[DATA TO PROCESS]
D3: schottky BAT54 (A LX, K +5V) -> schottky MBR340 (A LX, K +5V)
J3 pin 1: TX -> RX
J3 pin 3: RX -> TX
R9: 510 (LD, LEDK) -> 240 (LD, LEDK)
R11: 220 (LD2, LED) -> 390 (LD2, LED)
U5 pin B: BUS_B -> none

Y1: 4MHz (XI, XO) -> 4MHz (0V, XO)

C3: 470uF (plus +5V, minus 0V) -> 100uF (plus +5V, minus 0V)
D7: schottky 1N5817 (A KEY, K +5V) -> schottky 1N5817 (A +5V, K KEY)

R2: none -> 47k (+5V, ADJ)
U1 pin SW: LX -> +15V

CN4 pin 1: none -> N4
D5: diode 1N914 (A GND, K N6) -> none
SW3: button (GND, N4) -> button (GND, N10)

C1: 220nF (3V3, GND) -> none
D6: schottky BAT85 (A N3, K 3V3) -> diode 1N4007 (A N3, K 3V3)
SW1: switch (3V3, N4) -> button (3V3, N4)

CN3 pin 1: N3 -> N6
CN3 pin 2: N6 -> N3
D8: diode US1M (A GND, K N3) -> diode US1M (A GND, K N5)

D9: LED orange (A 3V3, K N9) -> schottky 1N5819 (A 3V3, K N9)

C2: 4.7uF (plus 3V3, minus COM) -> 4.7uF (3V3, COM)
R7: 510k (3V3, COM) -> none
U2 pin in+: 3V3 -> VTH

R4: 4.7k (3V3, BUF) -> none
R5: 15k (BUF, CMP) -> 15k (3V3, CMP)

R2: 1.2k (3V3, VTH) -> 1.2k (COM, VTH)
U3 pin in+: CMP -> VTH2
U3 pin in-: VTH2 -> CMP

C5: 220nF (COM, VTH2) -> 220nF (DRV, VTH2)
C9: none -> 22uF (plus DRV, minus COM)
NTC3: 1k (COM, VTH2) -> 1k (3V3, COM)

[TASK ITEM]
Retype each line above, keeping every character.

[EXERCISE RESULT]
D3: schottky BAT54 (A LX, K +5V) -> schottky MBR340 (A LX, K +5V)
J3 pin 1: TX -> RX
J3 pin 3: RX -> TX
R9: 510 (LD, LEDK) -> 240 (LD, LEDK)
R11: 220 (LD2, LED) -> 390 (LD2, LED)
U5 pin B: BUS_B -> none

Y1: 4MHz (XI, XO) -> 4MHz (0V, XO)

C3: 470uF (plus +5V, minus 0V) -> 100uF (plus +5V, minus 0V)
D7: schottky 1N5817 (A KEY, K +5V) -> schottky 1N5817 (A +5V, K KEY)

R2: none -> 47k (+5V, ADJ)
U1 pin SW: LX -> +15V

CN4 pin 1: none -> N4
D5: diode 1N914 (A GND, K N6) -> none
SW3: button (GND, N4) -> button (GND, N10)

C1: 220nF (3V3, GND) -> none
D6: schottky BAT85 (A N3, K 3V3) -> diode 1N4007 (A N3, K 3V3)
SW1: switch (3V3, N4) -> button (3V3, N4)

CN3 pin 1: N3 -> N6
CN3 pin 2: N6 -> N3
D8: diode US1M (A GND, K N3) -> diode US1M (A GND, K N5)

D9: LED orange (A 3V3, K N9) -> schottky 1N5819 (A 3V3, K N9)

C2: 4.7uF (plus 3V3, minus COM) -> 4.7uF (3V3, COM)
R7: 510k (3V3, COM) -> none
U2 pin in+: 3V3 -> VTH

R4: 4.7k (3V3, BUF) -> none
R5: 15k (BUF, CMP) -> 15k (3V3, CMP)

R2: 1.2k (3V3, VTH) -> 1.2k (COM, VTH)
U3 pin in+: CMP -> VTH2
U3 pin in-: VTH2 -> CMP

C5: 220nF (COM, VTH2) -> 220nF (DRV, VTH2)
C9: none -> 22uF (plus DRV, minus COM)
NTC3: 1k (COM, VTH2) -> 1k (3V3, COM)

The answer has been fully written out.